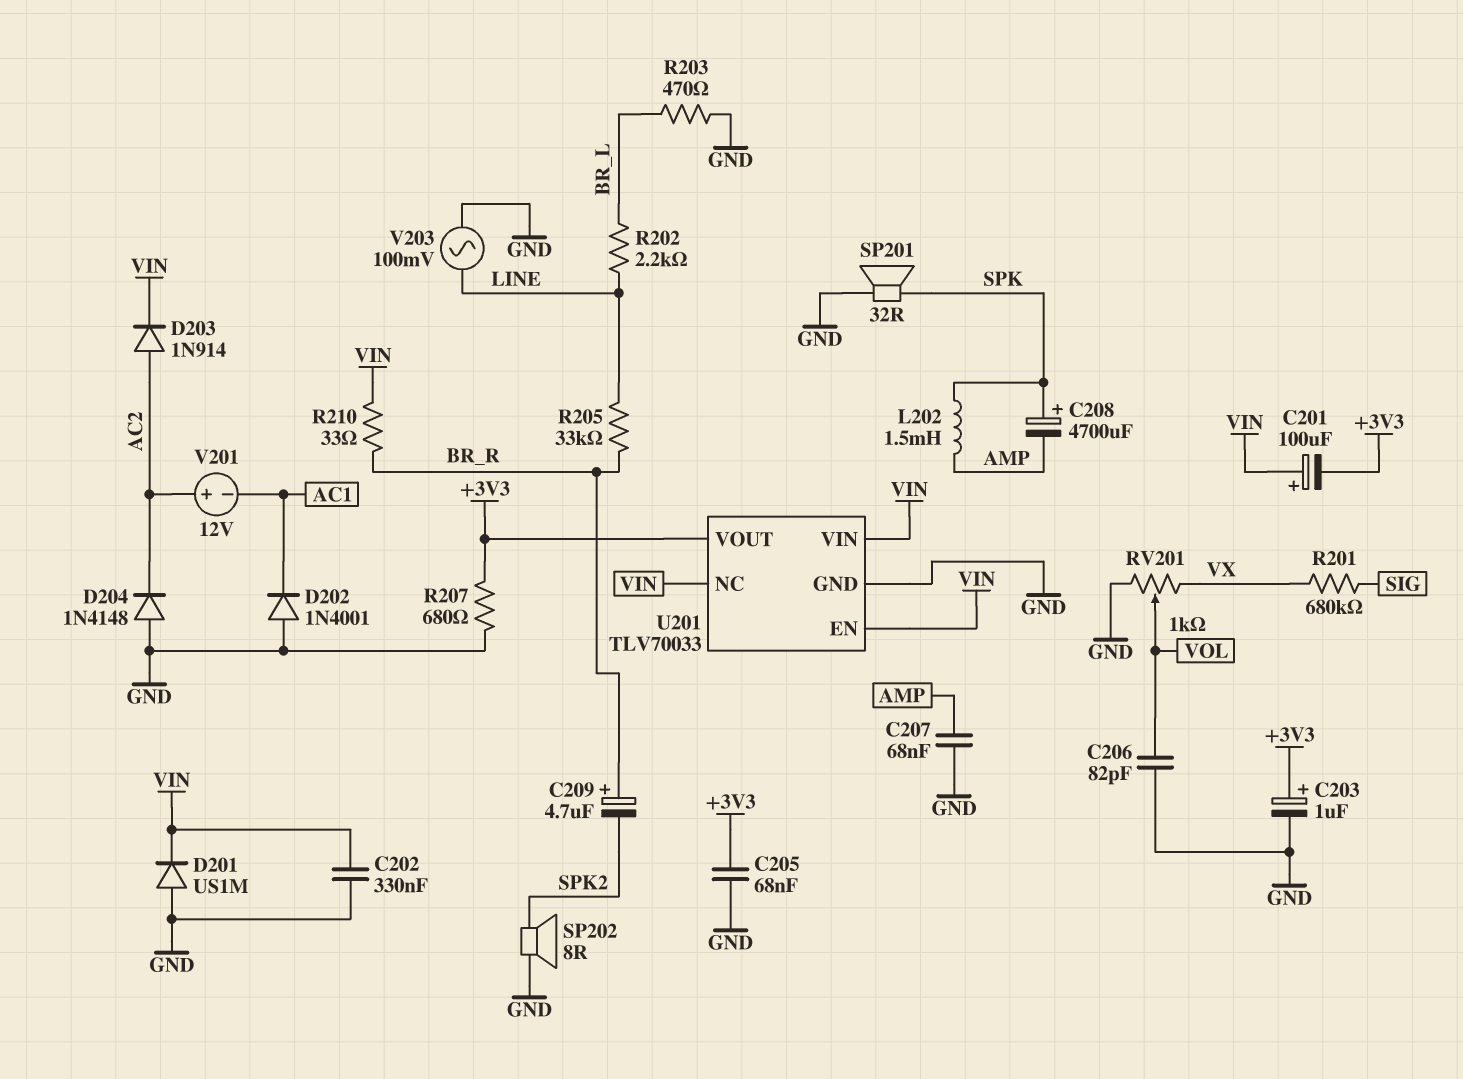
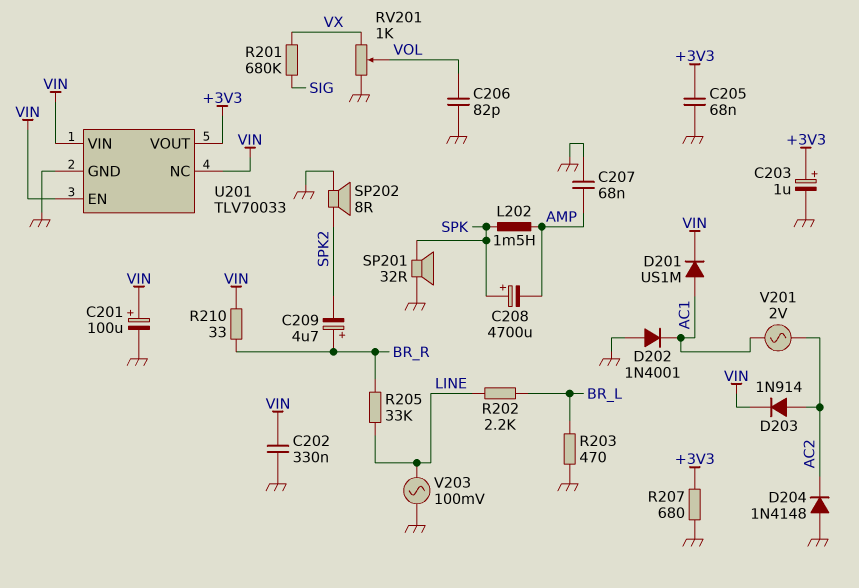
C201: 100uF (plus VIN, minus +3V3) -> 100uF (plus VIN, minus GND)
D201: diode US1M (A GND, K VIN) -> diode US1M (A AC1, K VIN)
V201: 12V (plus AC2, minus AC1) -> AC 2V (AC1, AC2)

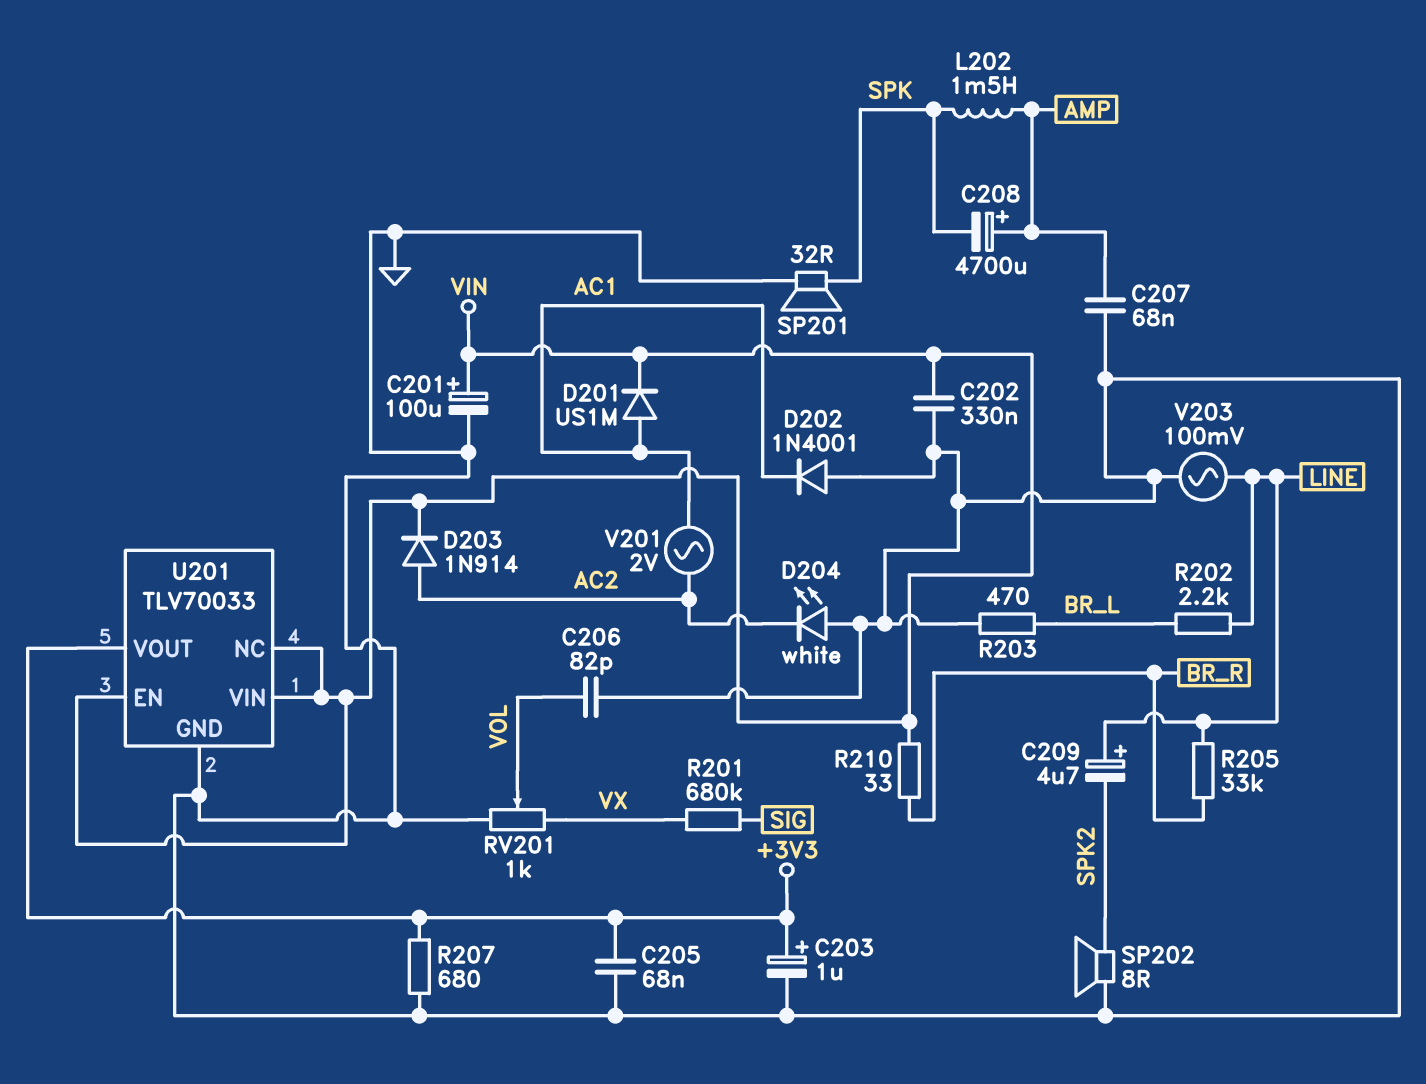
C208: 4700uF (plus SPK, minus AMP) -> 4700uF (plus AMP, minus SPK)
C209: 4.7uF (plus BR_R, minus SPK2) -> 4.7uF (plus LINE, minus SPK2)
D204: diode 1N4148 (A GND, K AC2) -> LED white (A GND, K AC2)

# # # #

TASK DESCRIPTION →
Copy, word for word, the line that contains "C208: 4700uF (plus" and every line after it through the end of the records, and nothing else.

RESULT OF THIS TASK →
C208: 4700uF (plus SPK, minus AMP) -> 4700uF (plus AMP, minus SPK)
C209: 4.7uF (plus BR_R, minus SPK2) -> 4.7uF (plus LINE, minus SPK2)
D204: diode 1N4148 (A GND, K AC2) -> LED white (A GND, K AC2)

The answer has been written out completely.